_Job:_
Below are the records; tally the lines in them that include the word "headphones" and reply with the number alone.

════════

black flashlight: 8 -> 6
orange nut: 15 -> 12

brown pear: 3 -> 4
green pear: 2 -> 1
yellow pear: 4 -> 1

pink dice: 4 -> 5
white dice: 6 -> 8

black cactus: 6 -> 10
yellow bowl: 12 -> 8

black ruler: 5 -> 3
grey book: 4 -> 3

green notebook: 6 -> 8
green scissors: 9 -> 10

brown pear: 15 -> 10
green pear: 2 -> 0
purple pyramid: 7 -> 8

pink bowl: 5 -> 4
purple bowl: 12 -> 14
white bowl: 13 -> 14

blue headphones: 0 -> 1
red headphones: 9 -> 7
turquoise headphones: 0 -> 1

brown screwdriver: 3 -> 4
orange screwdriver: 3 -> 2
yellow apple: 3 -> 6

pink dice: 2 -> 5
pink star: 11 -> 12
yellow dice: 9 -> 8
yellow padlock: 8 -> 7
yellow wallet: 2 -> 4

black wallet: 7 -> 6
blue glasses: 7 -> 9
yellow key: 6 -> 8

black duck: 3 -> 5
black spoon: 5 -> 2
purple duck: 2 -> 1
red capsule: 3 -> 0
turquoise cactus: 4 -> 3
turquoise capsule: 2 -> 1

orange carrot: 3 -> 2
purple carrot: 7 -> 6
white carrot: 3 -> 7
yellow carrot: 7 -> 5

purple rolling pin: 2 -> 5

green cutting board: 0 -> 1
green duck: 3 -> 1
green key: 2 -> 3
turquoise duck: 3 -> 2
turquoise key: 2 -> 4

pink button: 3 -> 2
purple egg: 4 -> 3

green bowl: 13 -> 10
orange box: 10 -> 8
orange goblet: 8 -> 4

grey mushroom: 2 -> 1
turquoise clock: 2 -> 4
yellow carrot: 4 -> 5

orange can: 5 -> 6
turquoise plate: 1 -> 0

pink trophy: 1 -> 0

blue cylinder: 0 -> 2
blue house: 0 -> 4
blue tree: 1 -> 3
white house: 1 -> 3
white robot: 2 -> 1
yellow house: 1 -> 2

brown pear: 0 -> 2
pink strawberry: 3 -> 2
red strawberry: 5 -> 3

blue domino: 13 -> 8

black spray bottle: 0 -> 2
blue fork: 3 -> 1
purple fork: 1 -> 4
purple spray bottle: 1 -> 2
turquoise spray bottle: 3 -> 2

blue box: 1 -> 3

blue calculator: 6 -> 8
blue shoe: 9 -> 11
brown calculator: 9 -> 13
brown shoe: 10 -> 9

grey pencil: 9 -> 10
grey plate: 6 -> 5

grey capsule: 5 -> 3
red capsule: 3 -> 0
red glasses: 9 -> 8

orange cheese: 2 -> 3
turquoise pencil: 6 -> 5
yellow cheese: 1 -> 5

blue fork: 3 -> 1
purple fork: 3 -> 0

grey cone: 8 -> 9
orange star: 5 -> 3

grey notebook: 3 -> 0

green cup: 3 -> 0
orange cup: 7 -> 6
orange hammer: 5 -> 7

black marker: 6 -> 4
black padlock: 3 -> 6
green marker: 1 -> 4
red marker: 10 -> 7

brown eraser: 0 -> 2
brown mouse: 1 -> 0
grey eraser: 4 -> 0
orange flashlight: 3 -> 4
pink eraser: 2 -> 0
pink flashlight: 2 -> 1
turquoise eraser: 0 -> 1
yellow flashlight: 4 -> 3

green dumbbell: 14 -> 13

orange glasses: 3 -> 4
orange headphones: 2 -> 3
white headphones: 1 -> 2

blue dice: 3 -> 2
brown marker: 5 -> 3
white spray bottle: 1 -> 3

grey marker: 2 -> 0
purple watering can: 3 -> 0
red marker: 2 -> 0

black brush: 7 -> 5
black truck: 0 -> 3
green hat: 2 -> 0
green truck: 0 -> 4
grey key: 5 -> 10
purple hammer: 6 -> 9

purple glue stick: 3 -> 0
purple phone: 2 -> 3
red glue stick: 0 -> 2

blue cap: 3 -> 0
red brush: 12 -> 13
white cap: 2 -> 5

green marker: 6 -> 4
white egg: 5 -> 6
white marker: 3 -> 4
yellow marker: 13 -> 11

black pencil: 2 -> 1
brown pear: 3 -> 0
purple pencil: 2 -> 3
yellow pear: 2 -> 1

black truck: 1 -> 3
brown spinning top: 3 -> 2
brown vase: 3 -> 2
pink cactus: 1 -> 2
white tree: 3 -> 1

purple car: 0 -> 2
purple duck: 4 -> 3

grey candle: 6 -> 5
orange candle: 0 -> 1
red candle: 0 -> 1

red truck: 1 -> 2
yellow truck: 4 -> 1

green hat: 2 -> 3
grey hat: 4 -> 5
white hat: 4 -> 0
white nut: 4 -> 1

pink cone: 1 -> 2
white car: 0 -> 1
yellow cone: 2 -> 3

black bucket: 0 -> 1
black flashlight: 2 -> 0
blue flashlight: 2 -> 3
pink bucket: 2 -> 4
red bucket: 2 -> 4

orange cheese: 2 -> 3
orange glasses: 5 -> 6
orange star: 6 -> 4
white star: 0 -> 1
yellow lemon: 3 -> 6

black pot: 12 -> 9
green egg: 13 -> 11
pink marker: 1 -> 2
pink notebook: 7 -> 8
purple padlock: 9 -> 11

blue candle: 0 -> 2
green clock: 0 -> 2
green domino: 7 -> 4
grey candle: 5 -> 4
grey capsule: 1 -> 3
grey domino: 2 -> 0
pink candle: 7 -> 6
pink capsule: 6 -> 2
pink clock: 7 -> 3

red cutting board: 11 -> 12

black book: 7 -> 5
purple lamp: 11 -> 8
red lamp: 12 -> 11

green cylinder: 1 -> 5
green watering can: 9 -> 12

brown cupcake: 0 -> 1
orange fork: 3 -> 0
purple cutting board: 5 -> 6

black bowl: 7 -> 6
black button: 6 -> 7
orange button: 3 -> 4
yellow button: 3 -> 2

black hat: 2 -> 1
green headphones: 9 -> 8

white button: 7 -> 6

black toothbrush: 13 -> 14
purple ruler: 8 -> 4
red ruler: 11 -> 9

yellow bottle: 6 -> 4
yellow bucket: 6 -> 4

════════

_Task output:_
6